**Your instructions**
There is a line below that contains "(118, 98) = (532, 195): red". Please reproduce it and all following lines exactly, through the final one.

**Raw data**
□ □ □

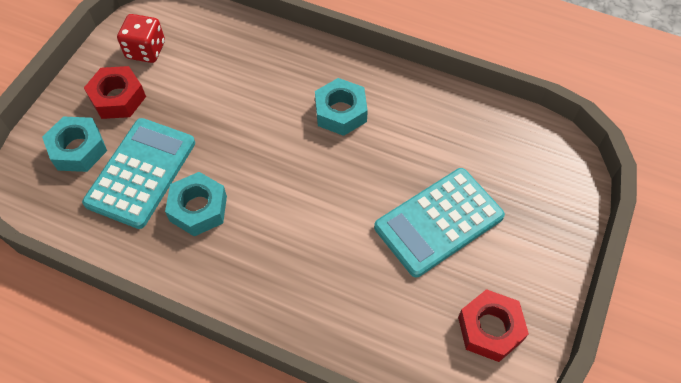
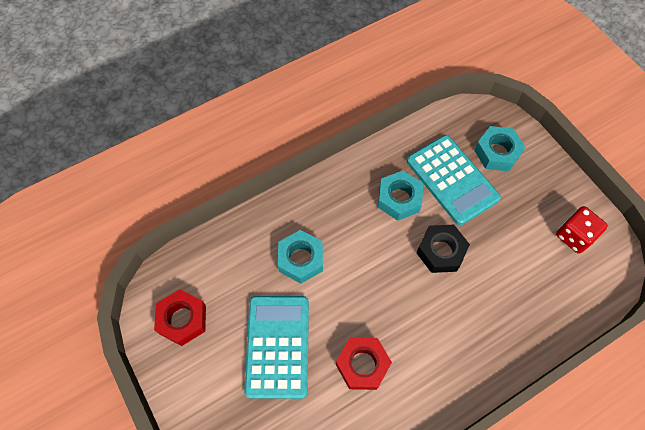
camera: 125 degrees right, 5 degrees up
(118, 98) = (532, 195): red nut -> red nut (362, 365)
(236, 142) = (441, 251): none -> black nut
(341, 112) = (421, 343): turquoise nut -> turquoise nut (300, 259)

□ □ □

**Task result**
(118, 98) = (532, 195): red nut -> red nut (362, 365)
(236, 142) = (441, 251): none -> black nut
(341, 112) = (421, 343): turquoise nut -> turquoise nut (300, 259)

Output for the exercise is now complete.